Problem to solve =
Without including any images, output the listing below exactly.

Materials provided =
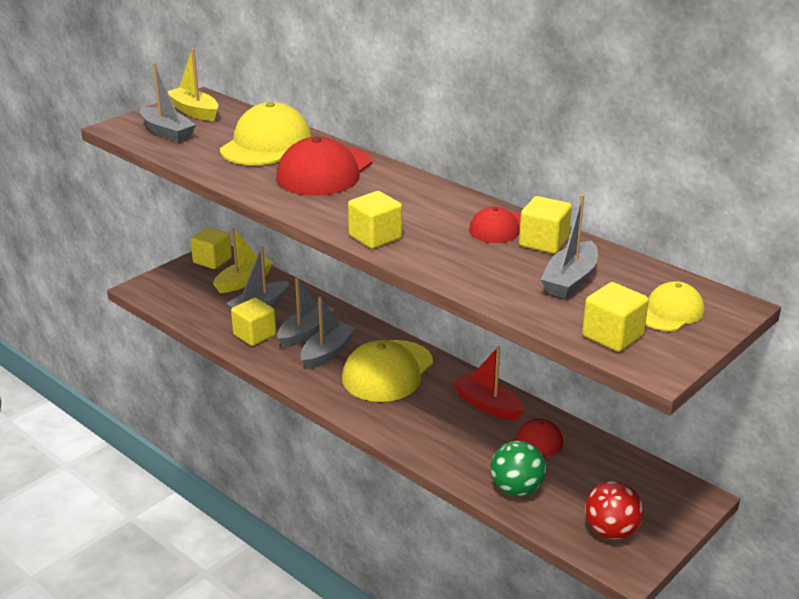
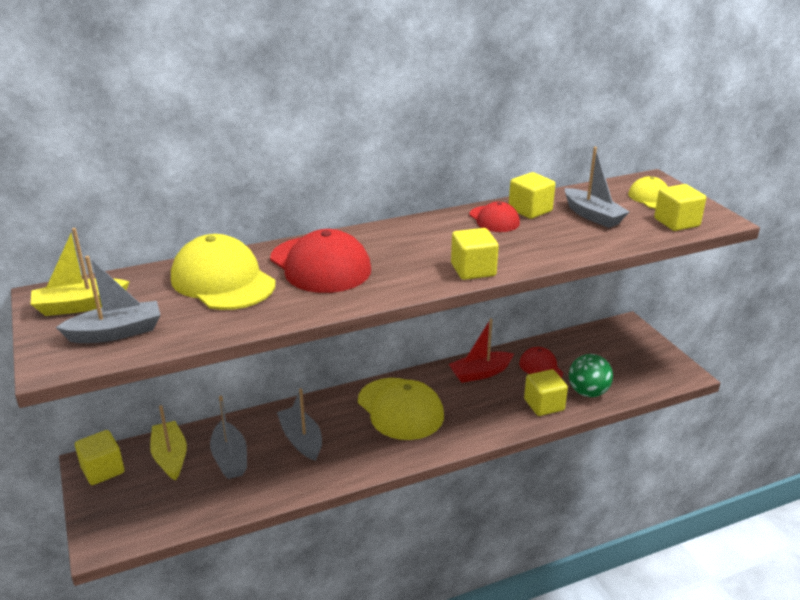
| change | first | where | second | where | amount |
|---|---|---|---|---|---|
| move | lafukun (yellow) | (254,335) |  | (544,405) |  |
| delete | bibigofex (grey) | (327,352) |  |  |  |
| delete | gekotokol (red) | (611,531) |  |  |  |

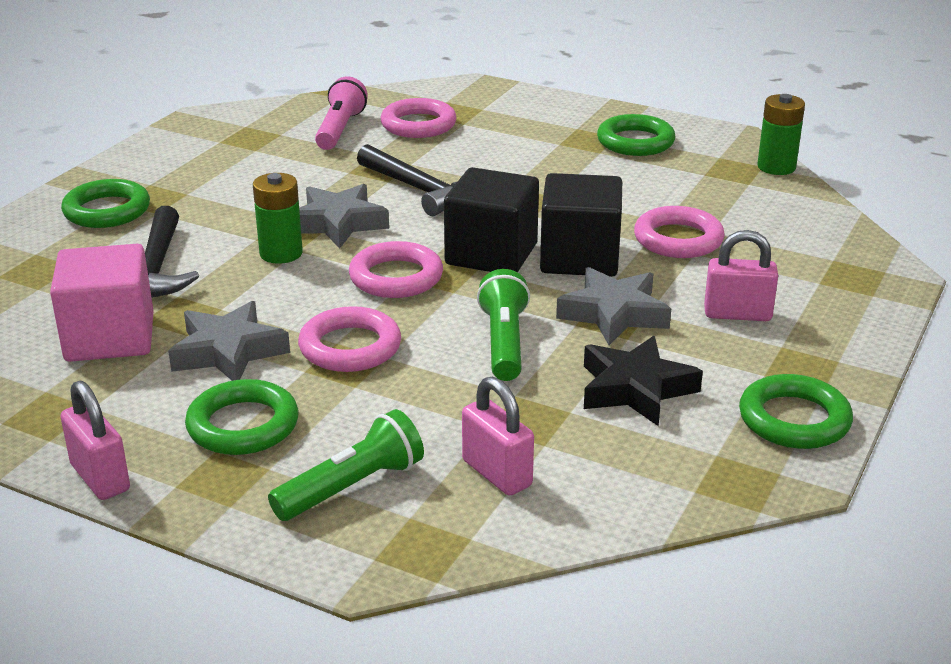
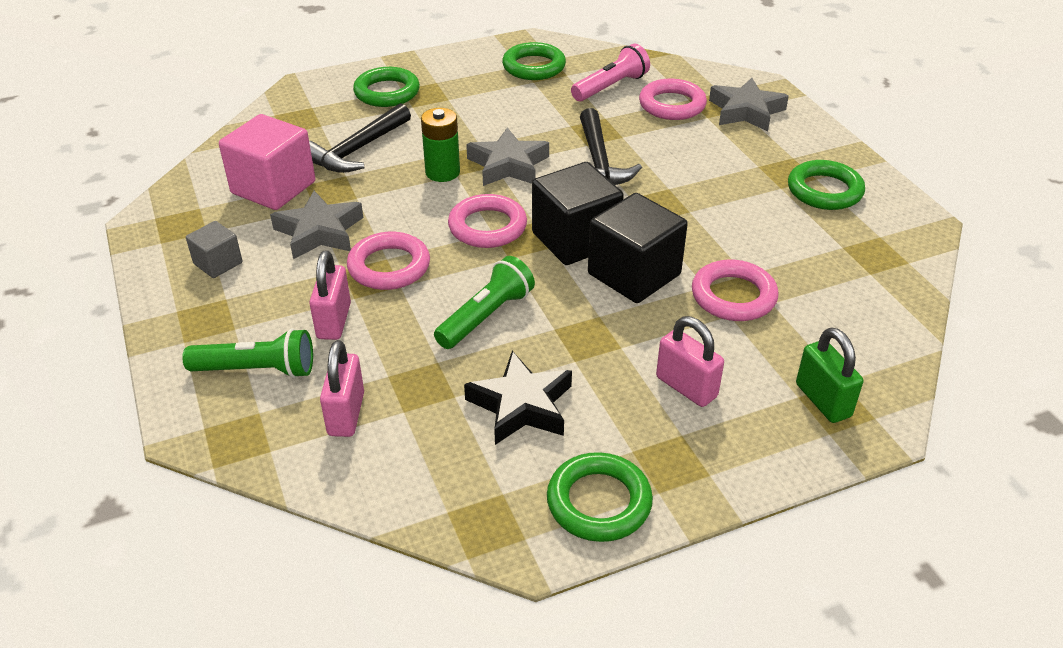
| change | first | where | second | where | amount |
|---|---|---|---|---|---|
| delete | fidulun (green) | (776,167) |  |  |  |
| move | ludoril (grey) | (613,314) |  | (746,111) |  |
| move | zovesu (green) | (243,425) |  | (534,67) |  |
| move | meboluk (pink) | (100,477) |  | (334,321) |  |
| insert |  |  | lafukun (grey) | (218,263) |  |
| insert |  |  | meboluk (green) | (823,400) |  |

Task answer =
| change | first | where | second | where | amount |
|---|---|---|---|---|---|
| move | lafukun (yellow) | (254,335) |  | (544,405) |  |
| delete | bibigofex (grey) | (327,352) |  |  |  |
| delete | gekotokol (red) | (611,531) |  |  |  |

| change | first | where | second | where | amount |
|---|---|---|---|---|---|
| delete | fidulun (green) | (776,167) |  |  |  |
| move | ludoril (grey) | (613,314) |  | (746,111) |  |
| move | zovesu (green) | (243,425) |  | (534,67) |  |
| move | meboluk (pink) | (100,477) |  | (334,321) |  |
| insert |  |  | lafukun (grey) | (218,263) |  |
| insert |  |  | meboluk (green) | (823,400) |  |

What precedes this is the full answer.